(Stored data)
^^^^^^^^

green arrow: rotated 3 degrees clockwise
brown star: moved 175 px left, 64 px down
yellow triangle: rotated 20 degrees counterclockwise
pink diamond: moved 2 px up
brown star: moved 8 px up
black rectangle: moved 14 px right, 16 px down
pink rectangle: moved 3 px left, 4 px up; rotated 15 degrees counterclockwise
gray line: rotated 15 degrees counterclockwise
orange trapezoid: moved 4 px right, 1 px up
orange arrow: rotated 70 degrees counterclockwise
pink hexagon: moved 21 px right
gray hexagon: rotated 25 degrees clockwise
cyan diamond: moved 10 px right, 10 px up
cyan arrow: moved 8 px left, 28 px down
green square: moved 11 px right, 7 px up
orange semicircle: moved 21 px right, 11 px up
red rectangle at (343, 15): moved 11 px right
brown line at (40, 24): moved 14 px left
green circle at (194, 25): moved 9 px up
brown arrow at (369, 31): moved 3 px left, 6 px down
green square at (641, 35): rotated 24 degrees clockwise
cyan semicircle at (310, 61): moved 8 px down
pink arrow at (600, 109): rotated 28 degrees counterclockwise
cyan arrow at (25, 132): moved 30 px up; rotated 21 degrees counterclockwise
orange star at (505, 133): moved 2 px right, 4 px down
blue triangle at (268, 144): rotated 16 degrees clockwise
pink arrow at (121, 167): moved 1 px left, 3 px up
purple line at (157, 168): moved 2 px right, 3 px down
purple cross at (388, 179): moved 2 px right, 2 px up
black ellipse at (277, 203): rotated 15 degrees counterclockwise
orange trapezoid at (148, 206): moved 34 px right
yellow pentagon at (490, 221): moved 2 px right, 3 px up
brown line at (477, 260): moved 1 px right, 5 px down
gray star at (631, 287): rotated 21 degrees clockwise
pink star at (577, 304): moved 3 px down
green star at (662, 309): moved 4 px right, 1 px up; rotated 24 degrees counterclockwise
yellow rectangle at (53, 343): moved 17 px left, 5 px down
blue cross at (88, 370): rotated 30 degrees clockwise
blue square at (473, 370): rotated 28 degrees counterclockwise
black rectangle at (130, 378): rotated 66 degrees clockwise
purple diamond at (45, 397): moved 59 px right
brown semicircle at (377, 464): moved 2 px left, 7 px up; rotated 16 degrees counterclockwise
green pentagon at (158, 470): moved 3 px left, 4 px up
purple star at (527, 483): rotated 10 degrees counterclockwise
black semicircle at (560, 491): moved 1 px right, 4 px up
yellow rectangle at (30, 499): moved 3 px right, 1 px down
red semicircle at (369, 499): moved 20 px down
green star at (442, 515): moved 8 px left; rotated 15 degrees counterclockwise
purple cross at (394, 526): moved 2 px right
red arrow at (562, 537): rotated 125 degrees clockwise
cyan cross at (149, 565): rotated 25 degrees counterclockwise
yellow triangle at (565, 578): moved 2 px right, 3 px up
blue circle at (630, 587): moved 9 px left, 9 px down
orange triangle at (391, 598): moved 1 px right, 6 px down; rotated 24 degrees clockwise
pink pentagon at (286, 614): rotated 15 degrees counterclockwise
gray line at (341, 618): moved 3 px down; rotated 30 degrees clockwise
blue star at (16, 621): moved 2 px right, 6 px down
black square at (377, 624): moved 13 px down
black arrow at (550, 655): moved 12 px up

^^^^^^^^

Aim of the exercise: Please repeat the items above word for word, from the first line through the line containing "green square at", including both of those lines.

Exercise output:
green arrow: rotated 3 degrees clockwise
brown star: moved 175 px left, 64 px down
yellow triangle: rotated 20 degrees counterclockwise
pink diamond: moved 2 px up
brown star: moved 8 px up
black rectangle: moved 14 px right, 16 px down
pink rectangle: moved 3 px left, 4 px up; rotated 15 degrees counterclockwise
gray line: rotated 15 degrees counterclockwise
orange trapezoid: moved 4 px right, 1 px up
orange arrow: rotated 70 degrees counterclockwise
pink hexagon: moved 21 px right
gray hexagon: rotated 25 degrees clockwise
cyan diamond: moved 10 px right, 10 px up
cyan arrow: moved 8 px left, 28 px down
green square: moved 11 px right, 7 px up
orange semicircle: moved 21 px right, 11 px up
red rectangle at (343, 15): moved 11 px right
brown line at (40, 24): moved 14 px left
green circle at (194, 25): moved 9 px up
brown arrow at (369, 31): moved 3 px left, 6 px down
green square at (641, 35): rotated 24 degrees clockwise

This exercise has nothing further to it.